### Directions
The expected response is a copy of every line in the entries below that includes the word "motor".

Content starts

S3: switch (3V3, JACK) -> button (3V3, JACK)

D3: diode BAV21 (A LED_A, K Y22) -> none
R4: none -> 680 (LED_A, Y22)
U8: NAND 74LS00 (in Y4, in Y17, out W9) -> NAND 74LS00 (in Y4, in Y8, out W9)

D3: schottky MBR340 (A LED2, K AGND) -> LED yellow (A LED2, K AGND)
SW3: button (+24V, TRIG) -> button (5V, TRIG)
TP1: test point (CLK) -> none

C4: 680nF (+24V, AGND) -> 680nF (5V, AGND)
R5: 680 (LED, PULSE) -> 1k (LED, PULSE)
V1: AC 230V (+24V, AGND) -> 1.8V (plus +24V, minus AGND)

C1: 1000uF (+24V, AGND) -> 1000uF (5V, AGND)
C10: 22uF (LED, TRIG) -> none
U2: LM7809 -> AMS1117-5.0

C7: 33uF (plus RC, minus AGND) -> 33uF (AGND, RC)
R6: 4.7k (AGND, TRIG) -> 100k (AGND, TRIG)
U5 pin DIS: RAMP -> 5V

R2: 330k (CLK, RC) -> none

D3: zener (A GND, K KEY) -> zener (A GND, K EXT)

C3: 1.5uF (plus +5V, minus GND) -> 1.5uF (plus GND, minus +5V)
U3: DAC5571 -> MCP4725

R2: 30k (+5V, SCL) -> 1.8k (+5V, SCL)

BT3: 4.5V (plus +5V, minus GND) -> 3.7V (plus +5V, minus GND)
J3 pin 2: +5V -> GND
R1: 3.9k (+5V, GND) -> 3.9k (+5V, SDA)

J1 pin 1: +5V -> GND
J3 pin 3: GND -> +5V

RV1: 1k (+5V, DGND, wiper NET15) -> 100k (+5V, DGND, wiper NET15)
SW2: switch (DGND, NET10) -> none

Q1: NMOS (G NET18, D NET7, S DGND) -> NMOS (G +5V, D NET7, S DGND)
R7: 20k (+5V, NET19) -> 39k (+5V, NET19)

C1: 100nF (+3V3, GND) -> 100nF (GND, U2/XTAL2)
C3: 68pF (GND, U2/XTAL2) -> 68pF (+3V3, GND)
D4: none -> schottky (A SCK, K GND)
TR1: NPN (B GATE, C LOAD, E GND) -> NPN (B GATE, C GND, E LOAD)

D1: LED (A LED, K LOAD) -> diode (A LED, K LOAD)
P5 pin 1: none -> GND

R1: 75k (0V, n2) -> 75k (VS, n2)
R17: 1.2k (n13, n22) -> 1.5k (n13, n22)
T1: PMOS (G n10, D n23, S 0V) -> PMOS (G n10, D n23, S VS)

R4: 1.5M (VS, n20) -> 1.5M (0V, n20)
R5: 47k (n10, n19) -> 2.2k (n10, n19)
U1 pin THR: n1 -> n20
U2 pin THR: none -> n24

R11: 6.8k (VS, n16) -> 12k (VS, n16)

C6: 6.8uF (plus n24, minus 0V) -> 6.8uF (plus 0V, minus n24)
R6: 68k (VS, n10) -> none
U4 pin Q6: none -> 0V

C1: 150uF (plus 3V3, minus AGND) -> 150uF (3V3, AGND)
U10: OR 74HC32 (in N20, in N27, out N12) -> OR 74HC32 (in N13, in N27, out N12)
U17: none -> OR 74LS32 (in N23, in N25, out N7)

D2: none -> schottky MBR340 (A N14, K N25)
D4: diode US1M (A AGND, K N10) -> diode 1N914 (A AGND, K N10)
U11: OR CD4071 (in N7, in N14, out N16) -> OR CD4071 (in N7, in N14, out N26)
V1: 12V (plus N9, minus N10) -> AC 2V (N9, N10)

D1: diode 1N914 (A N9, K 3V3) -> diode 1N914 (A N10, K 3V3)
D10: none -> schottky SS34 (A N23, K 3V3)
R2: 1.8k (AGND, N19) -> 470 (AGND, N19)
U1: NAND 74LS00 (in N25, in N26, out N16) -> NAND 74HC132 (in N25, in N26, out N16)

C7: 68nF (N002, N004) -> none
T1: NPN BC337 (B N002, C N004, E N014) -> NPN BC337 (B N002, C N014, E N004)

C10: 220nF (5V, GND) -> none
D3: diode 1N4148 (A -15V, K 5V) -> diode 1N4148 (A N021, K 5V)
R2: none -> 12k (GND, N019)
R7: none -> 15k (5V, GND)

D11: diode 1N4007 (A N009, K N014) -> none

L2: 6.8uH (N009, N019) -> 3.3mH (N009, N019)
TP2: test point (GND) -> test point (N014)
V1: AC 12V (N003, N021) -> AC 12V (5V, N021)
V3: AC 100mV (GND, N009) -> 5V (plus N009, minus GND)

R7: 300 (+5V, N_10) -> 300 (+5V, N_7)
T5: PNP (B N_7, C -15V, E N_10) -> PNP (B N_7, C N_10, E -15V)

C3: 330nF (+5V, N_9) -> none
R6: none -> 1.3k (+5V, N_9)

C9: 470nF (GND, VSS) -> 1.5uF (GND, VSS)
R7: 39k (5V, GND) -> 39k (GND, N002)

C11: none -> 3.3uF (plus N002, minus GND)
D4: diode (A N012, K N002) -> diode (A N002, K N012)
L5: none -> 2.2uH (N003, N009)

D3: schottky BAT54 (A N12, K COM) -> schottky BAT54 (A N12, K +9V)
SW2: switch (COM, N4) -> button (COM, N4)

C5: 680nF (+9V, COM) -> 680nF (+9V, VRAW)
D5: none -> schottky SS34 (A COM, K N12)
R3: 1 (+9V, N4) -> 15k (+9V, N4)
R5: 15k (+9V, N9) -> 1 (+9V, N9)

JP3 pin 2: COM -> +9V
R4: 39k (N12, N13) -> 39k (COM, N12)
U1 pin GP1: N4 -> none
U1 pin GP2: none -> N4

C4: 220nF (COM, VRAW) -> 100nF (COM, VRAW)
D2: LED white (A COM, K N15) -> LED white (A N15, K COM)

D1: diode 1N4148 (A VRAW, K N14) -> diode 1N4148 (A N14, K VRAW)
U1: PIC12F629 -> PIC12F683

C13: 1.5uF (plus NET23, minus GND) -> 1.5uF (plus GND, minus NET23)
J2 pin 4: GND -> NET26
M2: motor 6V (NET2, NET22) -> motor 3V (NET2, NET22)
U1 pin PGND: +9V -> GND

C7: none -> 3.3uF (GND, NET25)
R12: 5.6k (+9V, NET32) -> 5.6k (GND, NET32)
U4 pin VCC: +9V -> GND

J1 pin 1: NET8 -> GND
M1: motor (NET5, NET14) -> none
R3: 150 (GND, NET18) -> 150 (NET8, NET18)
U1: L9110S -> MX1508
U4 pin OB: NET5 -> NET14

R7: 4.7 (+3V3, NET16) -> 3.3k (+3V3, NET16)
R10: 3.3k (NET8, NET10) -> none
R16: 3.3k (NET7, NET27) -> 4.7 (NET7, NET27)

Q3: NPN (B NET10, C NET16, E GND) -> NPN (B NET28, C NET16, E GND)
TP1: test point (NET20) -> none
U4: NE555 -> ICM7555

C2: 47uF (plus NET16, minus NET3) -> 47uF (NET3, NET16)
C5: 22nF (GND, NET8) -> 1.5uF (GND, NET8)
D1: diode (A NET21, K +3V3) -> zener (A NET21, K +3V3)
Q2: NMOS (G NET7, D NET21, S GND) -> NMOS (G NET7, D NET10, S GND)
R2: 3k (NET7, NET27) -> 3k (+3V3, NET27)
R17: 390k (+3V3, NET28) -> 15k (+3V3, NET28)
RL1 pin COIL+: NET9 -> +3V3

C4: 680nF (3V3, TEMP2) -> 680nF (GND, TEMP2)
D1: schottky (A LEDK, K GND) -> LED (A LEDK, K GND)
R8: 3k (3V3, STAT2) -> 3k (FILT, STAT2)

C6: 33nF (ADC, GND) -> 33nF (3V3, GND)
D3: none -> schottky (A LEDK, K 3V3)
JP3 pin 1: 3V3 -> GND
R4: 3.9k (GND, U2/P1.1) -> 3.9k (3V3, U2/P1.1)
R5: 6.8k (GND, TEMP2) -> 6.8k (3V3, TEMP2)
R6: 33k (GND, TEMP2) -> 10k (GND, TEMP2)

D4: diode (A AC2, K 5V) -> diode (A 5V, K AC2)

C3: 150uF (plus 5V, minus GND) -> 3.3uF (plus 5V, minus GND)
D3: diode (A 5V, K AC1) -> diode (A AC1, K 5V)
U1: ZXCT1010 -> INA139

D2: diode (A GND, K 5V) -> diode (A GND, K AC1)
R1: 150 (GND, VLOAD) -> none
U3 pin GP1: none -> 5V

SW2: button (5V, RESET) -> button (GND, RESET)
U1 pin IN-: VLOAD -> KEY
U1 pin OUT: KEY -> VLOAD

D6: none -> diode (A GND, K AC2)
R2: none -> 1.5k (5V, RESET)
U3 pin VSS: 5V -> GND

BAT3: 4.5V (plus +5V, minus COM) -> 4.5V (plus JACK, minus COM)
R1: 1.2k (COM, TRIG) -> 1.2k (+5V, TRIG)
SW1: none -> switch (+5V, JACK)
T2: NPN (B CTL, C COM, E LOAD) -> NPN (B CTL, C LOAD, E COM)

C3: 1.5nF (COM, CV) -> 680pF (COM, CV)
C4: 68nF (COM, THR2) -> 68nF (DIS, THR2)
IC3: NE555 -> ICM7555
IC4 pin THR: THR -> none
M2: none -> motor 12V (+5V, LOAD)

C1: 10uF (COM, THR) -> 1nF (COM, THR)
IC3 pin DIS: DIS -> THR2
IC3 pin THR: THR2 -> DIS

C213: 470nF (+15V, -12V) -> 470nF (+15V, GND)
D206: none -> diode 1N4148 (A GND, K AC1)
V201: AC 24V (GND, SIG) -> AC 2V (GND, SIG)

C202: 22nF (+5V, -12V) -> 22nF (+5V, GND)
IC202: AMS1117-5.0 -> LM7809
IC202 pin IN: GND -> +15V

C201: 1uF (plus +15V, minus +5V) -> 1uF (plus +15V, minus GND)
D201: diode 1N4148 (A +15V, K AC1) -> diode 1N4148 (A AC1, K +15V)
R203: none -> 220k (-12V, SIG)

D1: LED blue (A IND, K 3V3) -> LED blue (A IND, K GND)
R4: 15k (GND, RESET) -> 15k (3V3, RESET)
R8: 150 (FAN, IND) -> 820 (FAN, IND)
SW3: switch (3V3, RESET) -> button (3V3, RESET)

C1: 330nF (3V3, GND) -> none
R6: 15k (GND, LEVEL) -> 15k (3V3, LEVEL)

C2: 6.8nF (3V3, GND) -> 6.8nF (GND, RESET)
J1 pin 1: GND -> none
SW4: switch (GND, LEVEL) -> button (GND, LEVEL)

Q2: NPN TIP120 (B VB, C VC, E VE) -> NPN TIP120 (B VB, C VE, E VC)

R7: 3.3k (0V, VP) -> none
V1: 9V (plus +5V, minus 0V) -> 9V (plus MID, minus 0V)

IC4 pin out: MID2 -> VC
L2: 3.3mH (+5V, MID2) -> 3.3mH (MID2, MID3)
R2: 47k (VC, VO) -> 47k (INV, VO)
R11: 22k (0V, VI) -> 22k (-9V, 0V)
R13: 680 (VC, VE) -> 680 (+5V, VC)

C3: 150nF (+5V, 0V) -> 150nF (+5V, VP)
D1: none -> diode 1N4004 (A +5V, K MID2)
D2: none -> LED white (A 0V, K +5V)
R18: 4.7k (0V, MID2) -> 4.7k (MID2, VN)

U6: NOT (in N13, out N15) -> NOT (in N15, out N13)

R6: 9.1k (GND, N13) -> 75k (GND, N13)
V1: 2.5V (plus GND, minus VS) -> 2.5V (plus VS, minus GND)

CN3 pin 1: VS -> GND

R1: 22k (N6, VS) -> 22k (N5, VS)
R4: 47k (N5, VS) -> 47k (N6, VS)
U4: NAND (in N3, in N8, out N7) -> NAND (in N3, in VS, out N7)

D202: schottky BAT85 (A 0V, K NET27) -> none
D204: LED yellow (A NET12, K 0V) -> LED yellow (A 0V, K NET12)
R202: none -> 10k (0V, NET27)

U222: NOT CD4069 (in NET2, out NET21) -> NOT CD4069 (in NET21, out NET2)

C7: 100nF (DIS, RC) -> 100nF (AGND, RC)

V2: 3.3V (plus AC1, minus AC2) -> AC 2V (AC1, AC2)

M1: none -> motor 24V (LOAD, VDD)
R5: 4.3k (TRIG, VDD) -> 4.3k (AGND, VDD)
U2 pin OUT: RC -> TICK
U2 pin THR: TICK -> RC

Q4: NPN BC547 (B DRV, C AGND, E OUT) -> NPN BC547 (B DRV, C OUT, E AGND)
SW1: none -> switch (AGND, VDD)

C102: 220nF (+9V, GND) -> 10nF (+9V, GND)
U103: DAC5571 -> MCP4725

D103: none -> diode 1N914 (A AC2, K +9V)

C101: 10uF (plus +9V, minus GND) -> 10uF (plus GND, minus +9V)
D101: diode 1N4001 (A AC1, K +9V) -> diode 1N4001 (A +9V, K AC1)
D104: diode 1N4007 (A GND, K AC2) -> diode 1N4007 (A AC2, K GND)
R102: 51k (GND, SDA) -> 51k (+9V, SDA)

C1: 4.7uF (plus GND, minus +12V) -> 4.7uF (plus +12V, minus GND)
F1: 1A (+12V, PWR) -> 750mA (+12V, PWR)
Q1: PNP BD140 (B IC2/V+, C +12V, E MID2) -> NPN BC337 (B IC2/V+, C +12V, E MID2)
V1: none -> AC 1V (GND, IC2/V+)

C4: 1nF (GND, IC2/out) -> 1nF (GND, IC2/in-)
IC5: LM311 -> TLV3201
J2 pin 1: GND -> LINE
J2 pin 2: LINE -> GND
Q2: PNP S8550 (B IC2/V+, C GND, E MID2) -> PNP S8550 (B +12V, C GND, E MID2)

Content ends

### Answer for the task
M2: motor 6V (NET2, NET22) -> motor 3V (NET2, NET22)
M1: motor (NET5, NET14) -> none
M2: none -> motor 12V (+5V, LOAD)
M1: none -> motor 24V (LOAD, VDD)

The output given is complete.